→ **DESCRIPTION OF THE TASK**
Below is a listing. Set down exactly the lines from the one containing "teal reading lamp 93, 456, 180, 574" through the one containing "teal headphones 199, 525, 295, 609", both ends included, and leave out the rest.

→ **EXTRACTED INFORMATION**
BEGIN
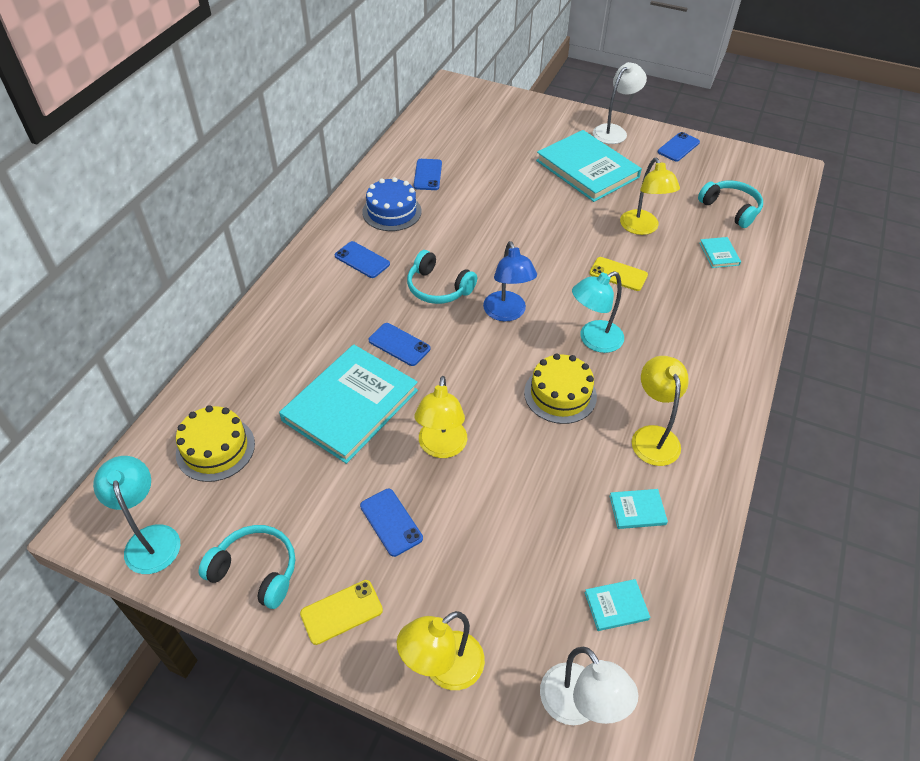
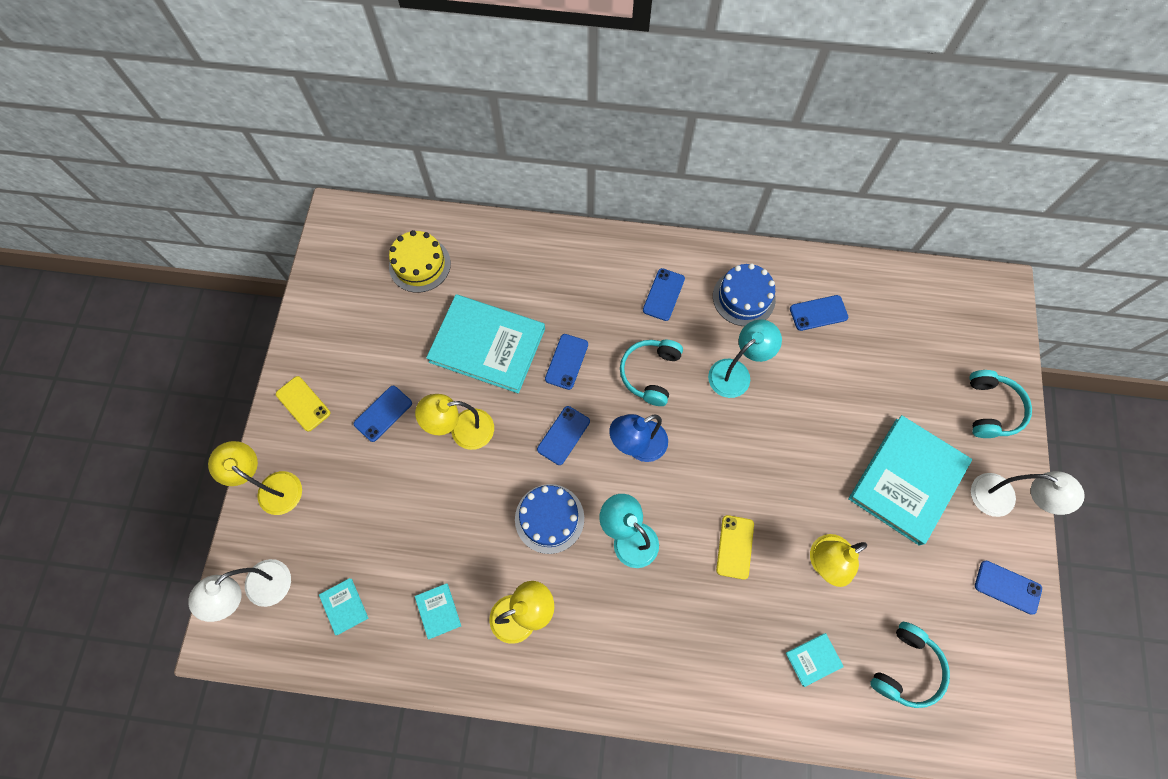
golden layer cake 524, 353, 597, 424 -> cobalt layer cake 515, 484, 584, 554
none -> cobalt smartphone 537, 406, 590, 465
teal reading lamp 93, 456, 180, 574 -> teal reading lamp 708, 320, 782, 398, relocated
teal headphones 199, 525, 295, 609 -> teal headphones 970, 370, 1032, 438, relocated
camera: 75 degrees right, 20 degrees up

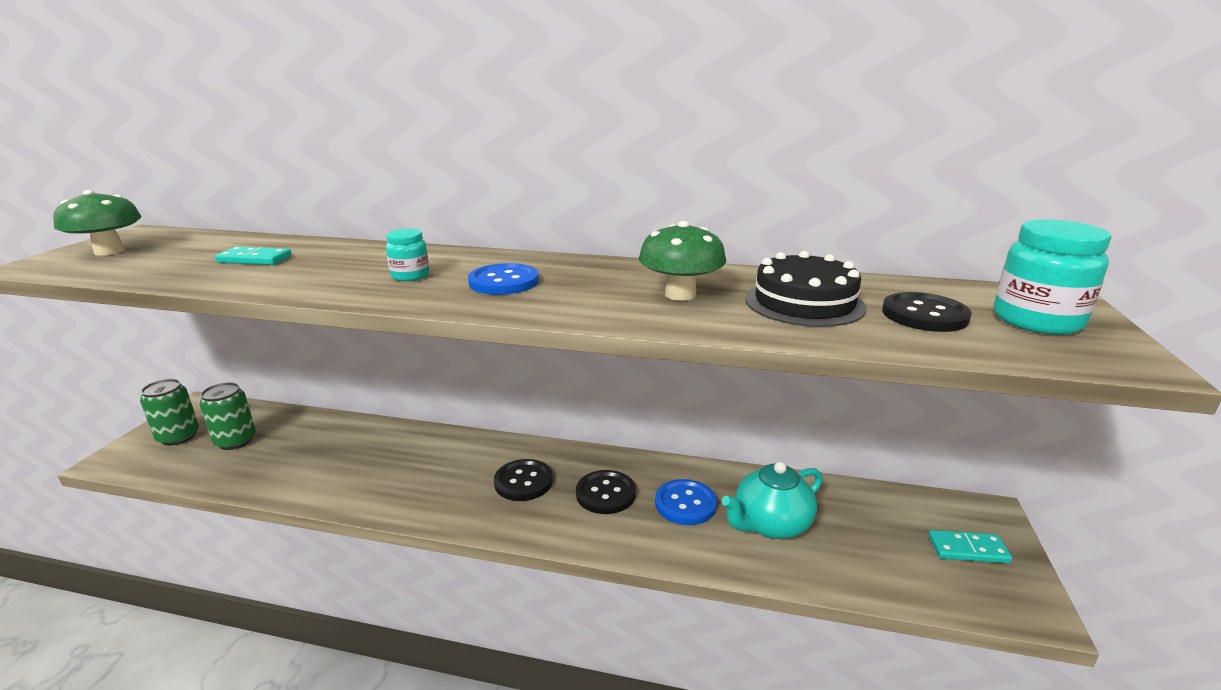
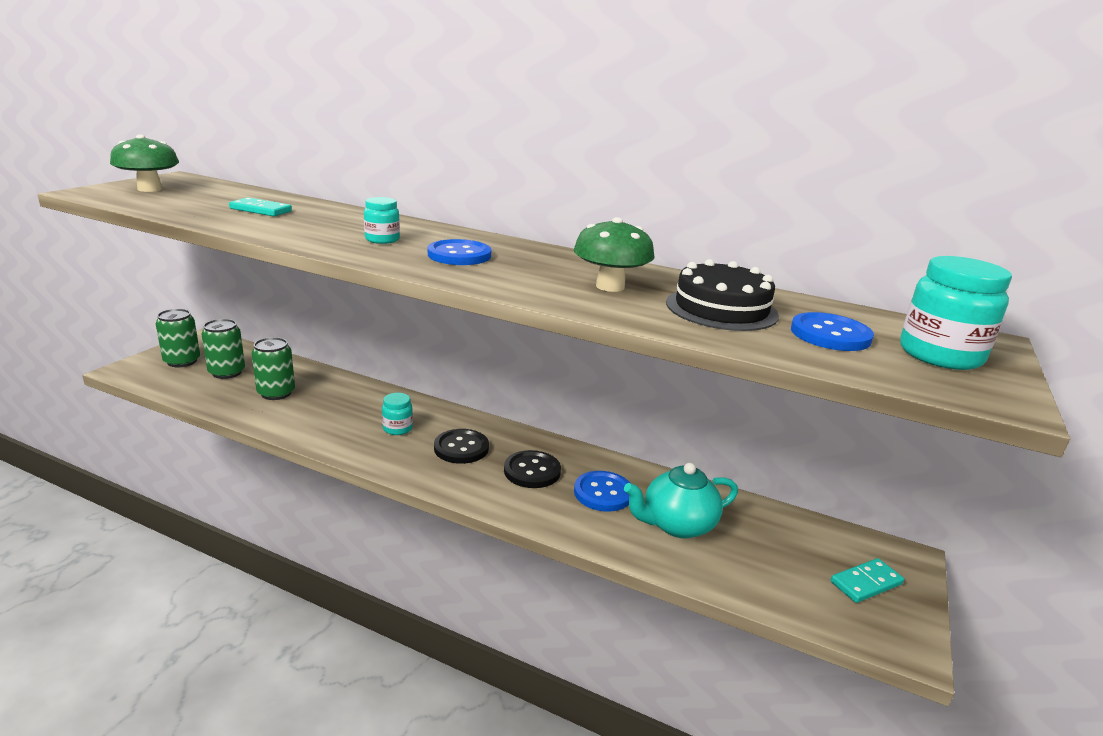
none -> emerald can 252, 337, 295, 400
none -> teal preserve jar 382, 393, 413, 435
black button 882, 292, 972, 332 -> cobalt button 791, 312, 874, 351
teal domino tile 928, 530, 1012, 563 -> teal domino tile 831, 558, 904, 603, 45 degrees counterclockwise
camera: 10 degrees right, 0 degrees up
END
→ **EXERCISE OUTPUT**
teal reading lamp 93, 456, 180, 574 -> teal reading lamp 708, 320, 782, 398, relocated
teal headphones 199, 525, 295, 609 -> teal headphones 970, 370, 1032, 438, relocated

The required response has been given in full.